▶ _YOUR OBJECTIVE_: Starting at the line that contains "R11: 1 (+12V, N_22) -> 1 (+12V, GND)" and stopping after the line that contains "U3: INA168 -> INA139", transcribe the listing below exactly; do not include any pictures.

•••

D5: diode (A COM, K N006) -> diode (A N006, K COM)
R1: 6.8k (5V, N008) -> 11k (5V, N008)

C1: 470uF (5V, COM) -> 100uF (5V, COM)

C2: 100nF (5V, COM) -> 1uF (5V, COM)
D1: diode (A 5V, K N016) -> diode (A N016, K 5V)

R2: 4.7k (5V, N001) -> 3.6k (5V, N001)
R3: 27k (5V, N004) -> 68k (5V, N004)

•••

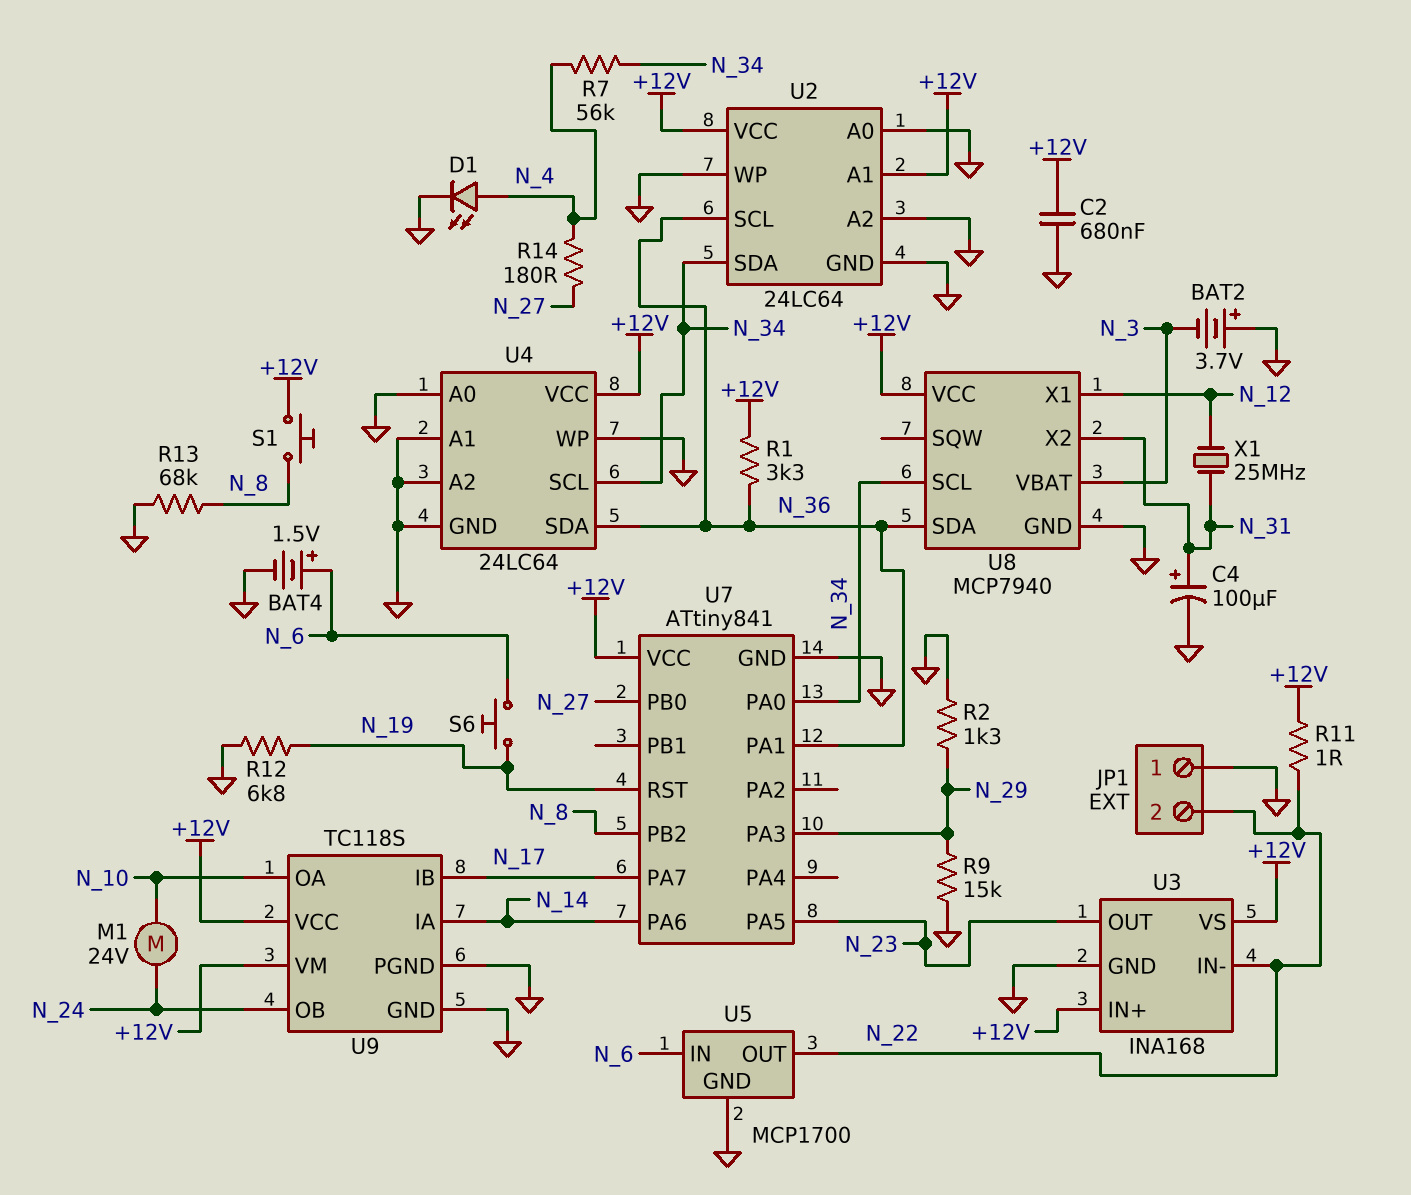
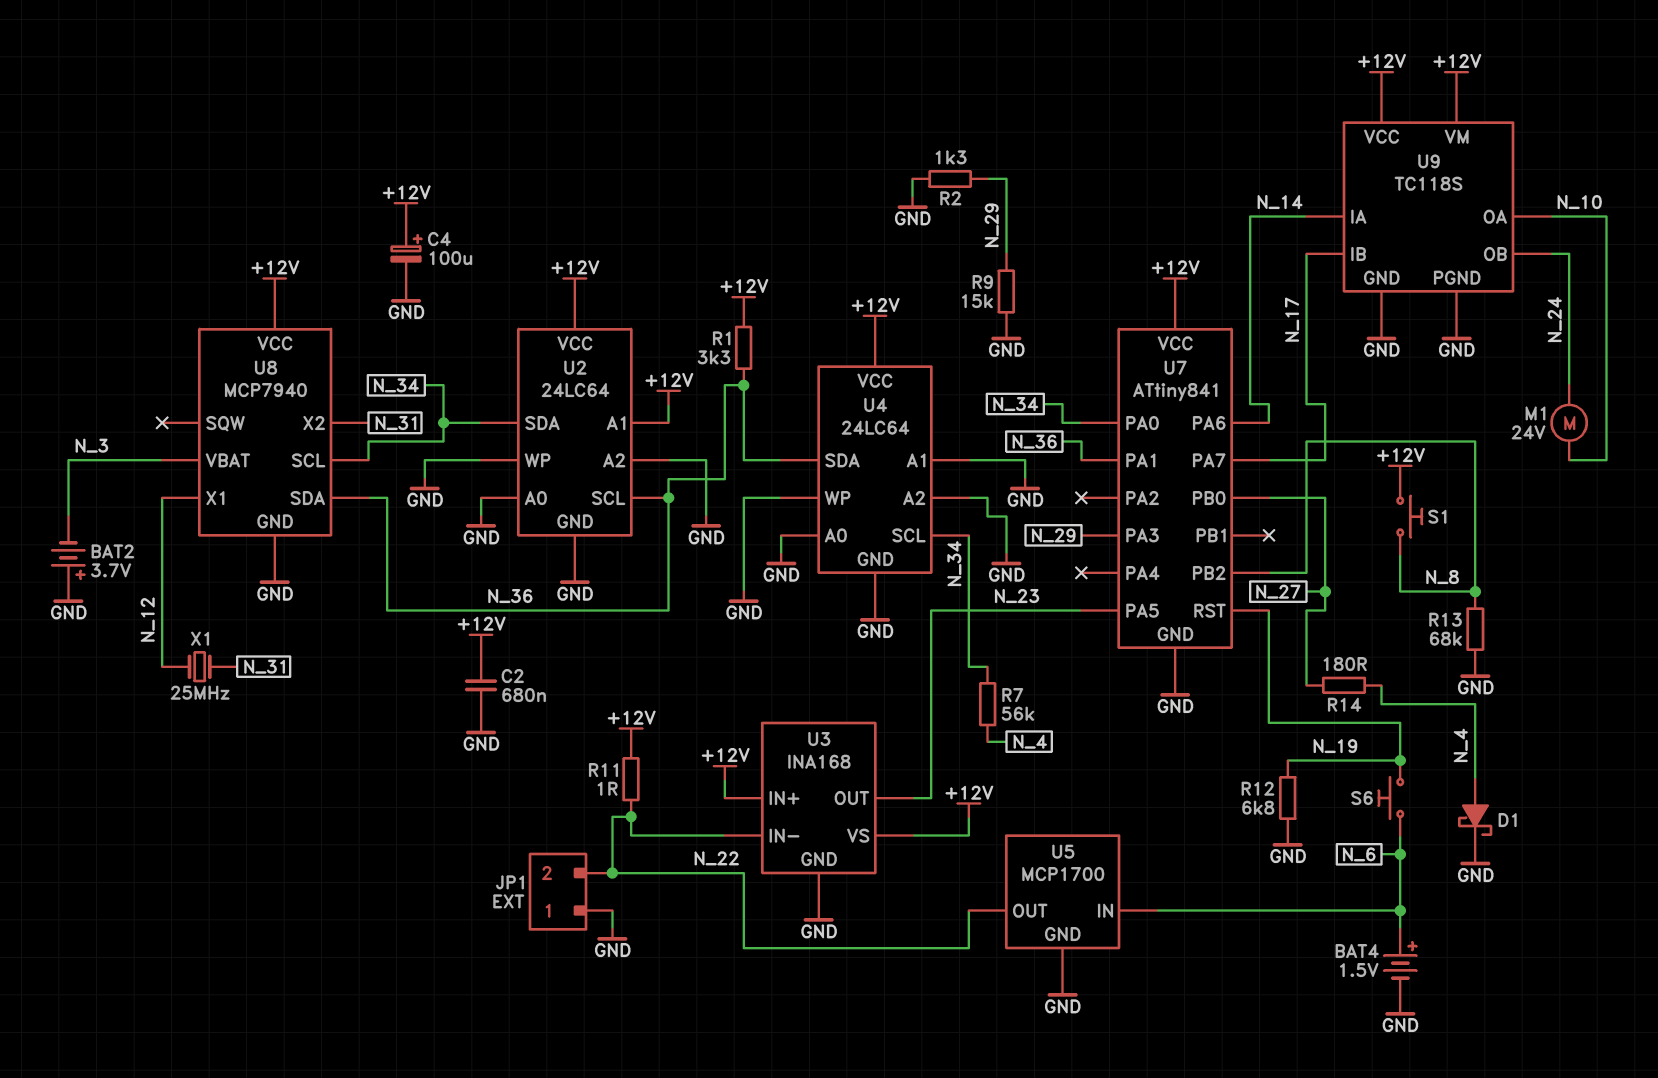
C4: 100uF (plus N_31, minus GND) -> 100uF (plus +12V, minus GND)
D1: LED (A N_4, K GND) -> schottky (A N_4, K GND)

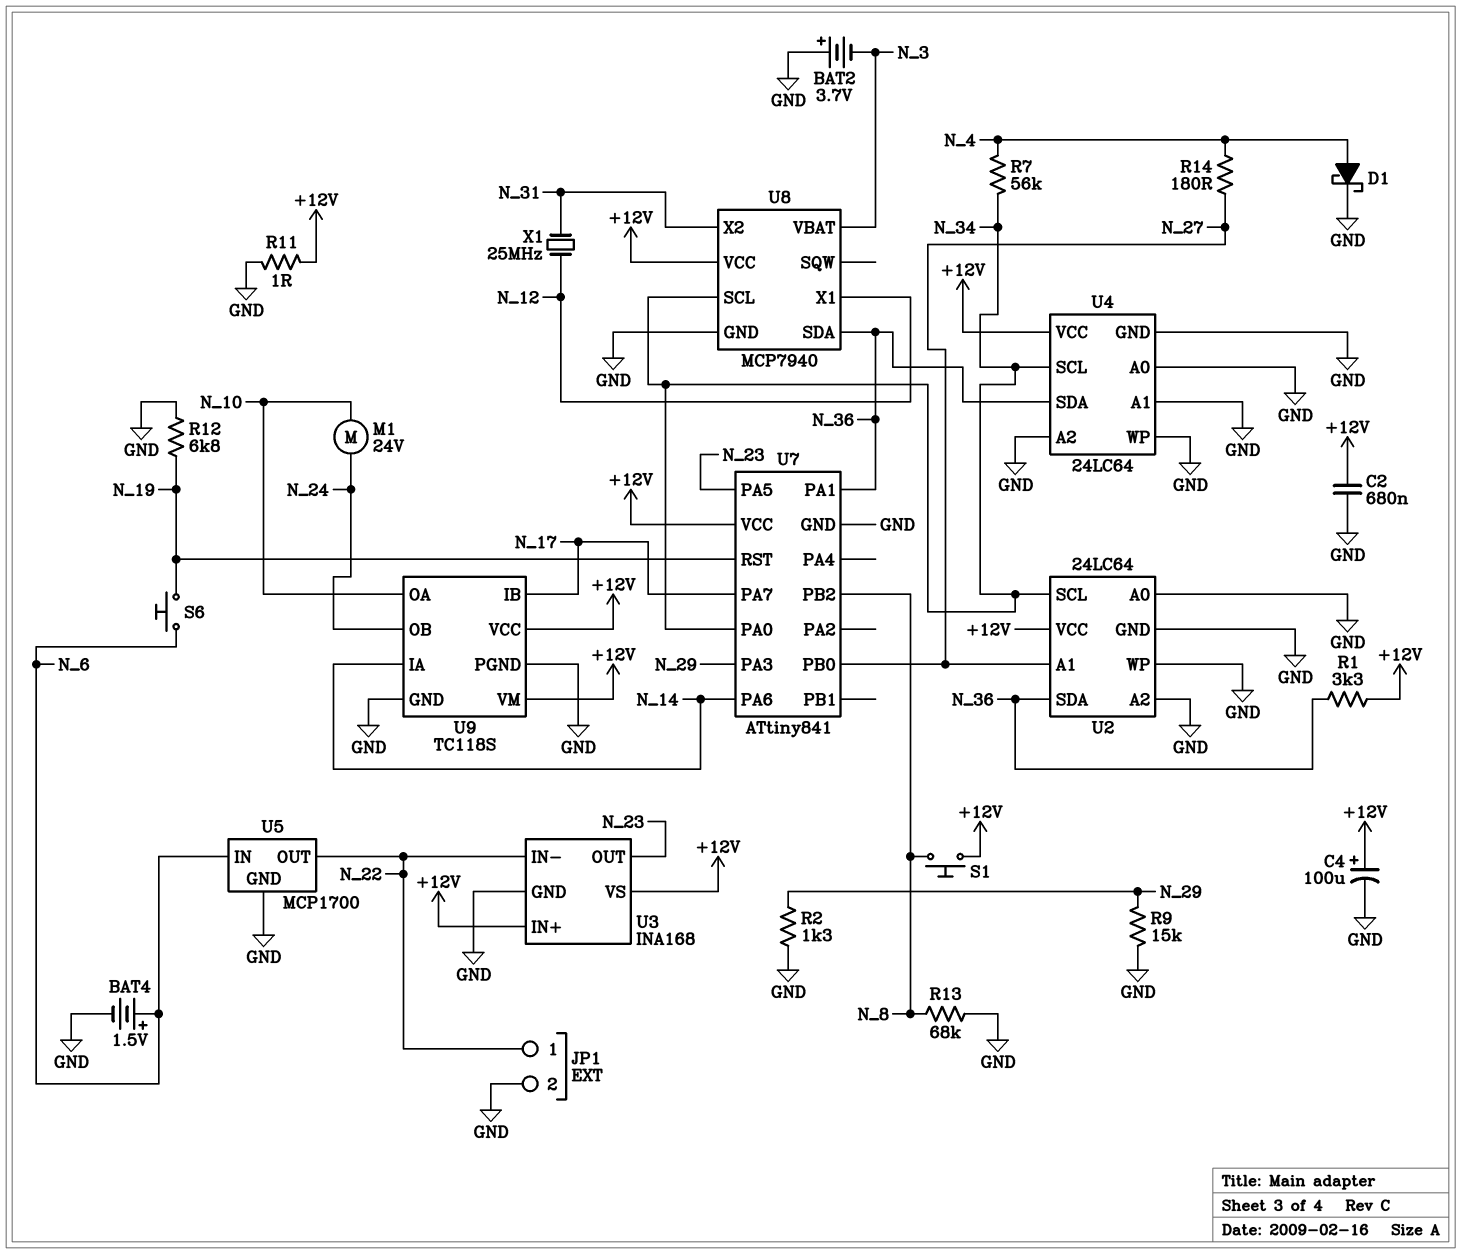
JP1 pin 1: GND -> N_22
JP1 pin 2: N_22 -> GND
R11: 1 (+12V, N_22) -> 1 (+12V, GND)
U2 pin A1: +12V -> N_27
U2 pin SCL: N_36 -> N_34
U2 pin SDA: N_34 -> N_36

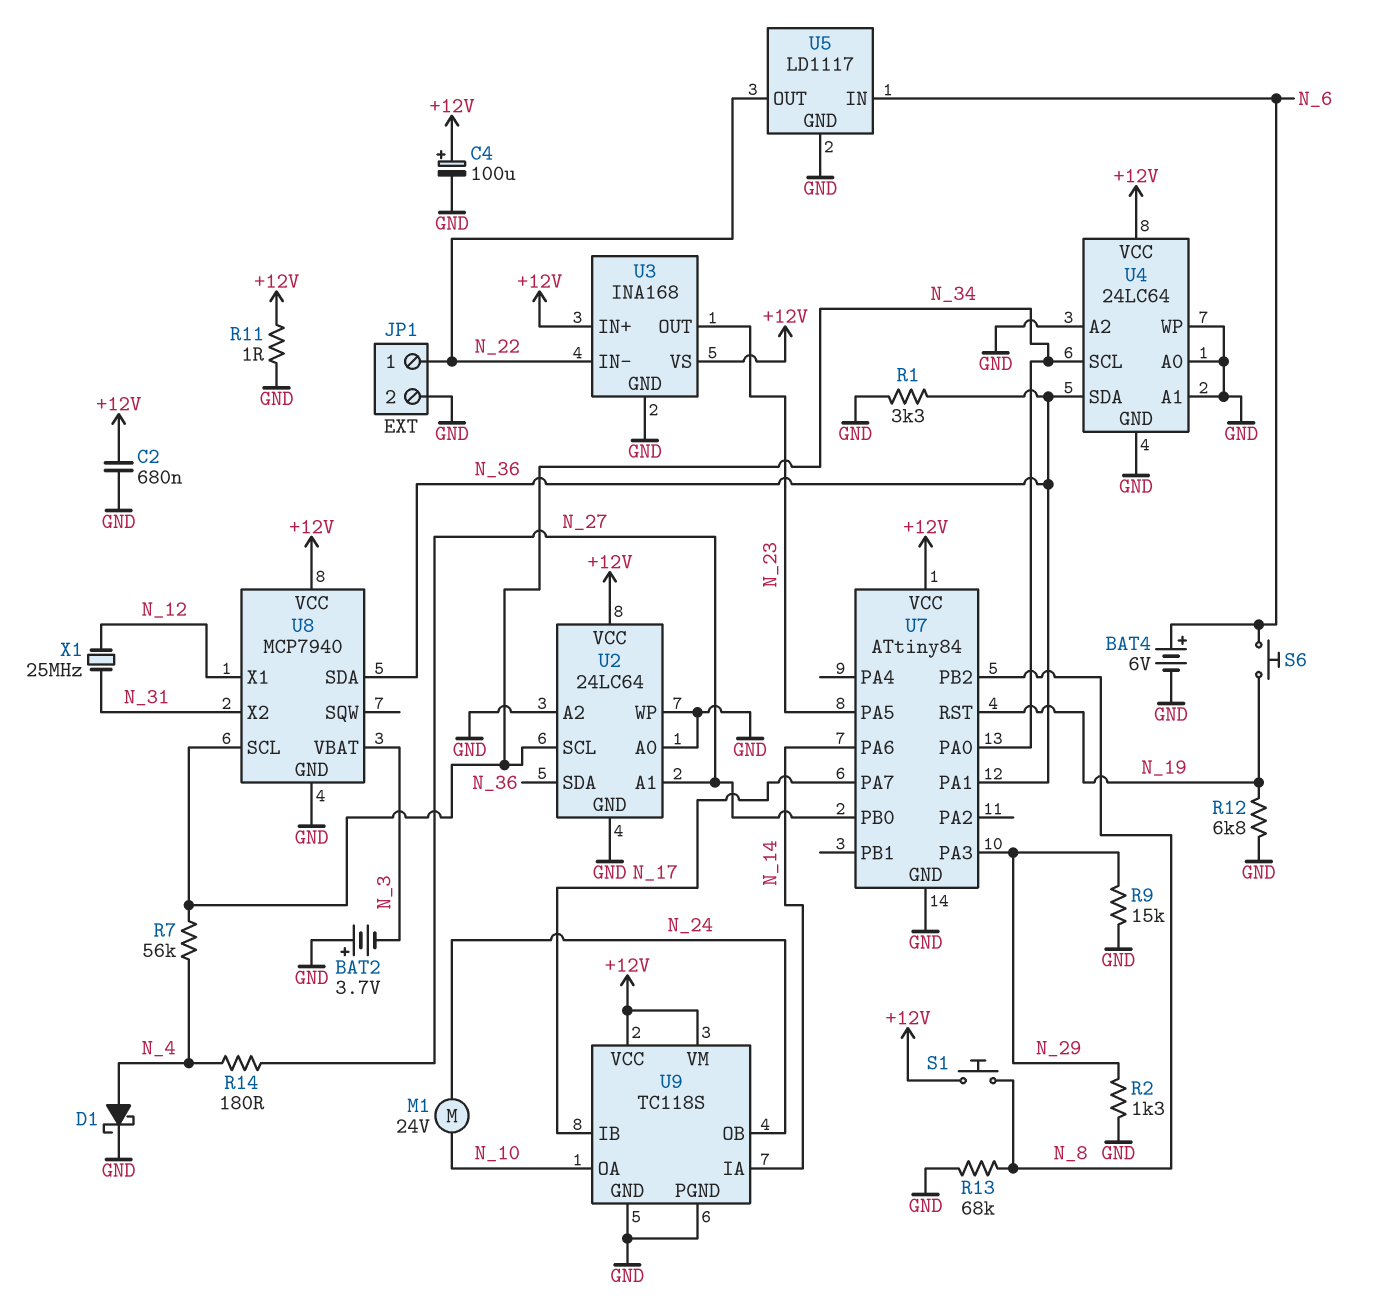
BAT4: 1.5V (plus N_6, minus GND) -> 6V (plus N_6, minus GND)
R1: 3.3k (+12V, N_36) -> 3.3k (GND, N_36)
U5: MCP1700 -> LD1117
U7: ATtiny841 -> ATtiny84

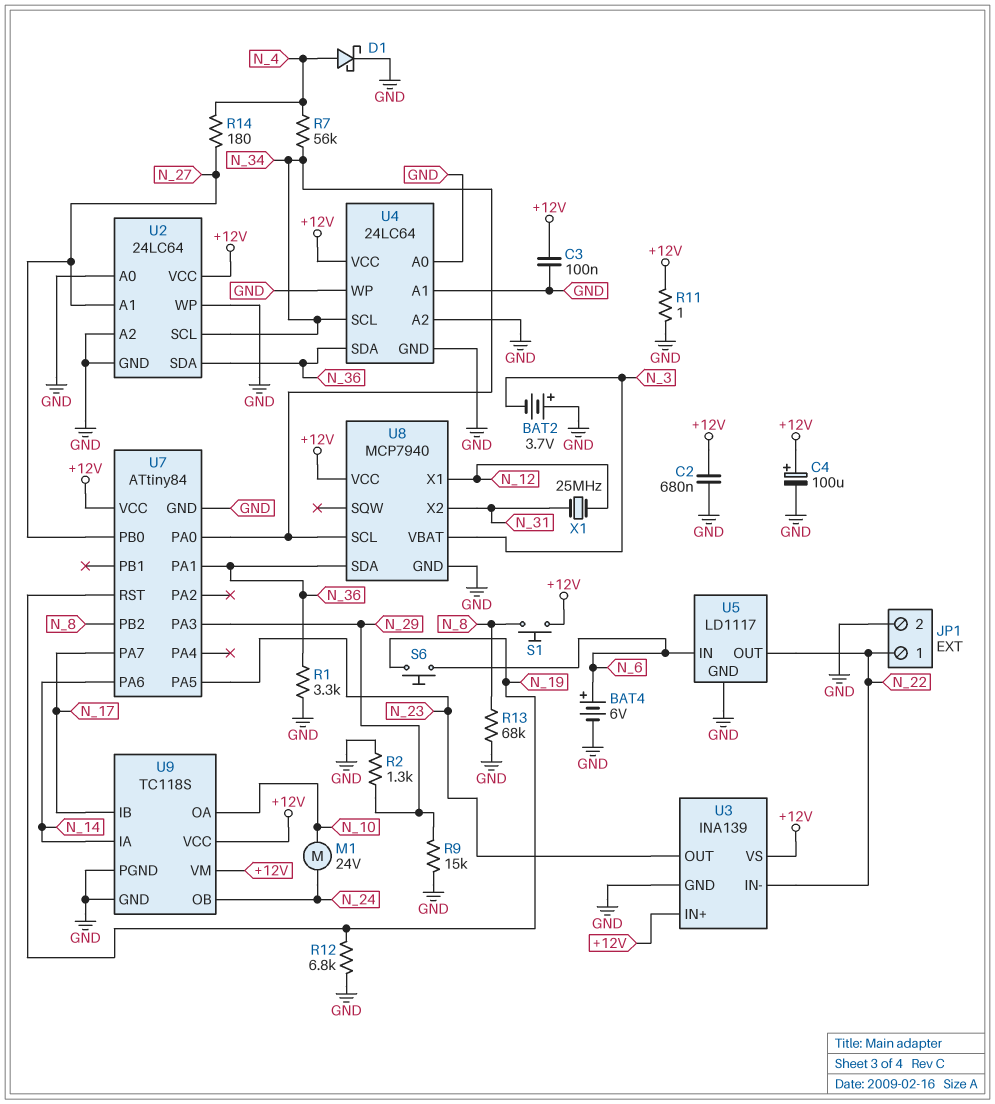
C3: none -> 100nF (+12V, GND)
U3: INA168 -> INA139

•••

▶ _EXERCISE RESULT_:
R11: 1 (+12V, N_22) -> 1 (+12V, GND)
U2 pin A1: +12V -> N_27
U2 pin SCL: N_36 -> N_34
U2 pin SDA: N_34 -> N_36

BAT4: 1.5V (plus N_6, minus GND) -> 6V (plus N_6, minus GND)
R1: 3.3k (+12V, N_36) -> 3.3k (GND, N_36)
U5: MCP1700 -> LD1117
U7: ATtiny841 -> ATtiny84

C3: none -> 100nF (+12V, GND)
U3: INA168 -> INA139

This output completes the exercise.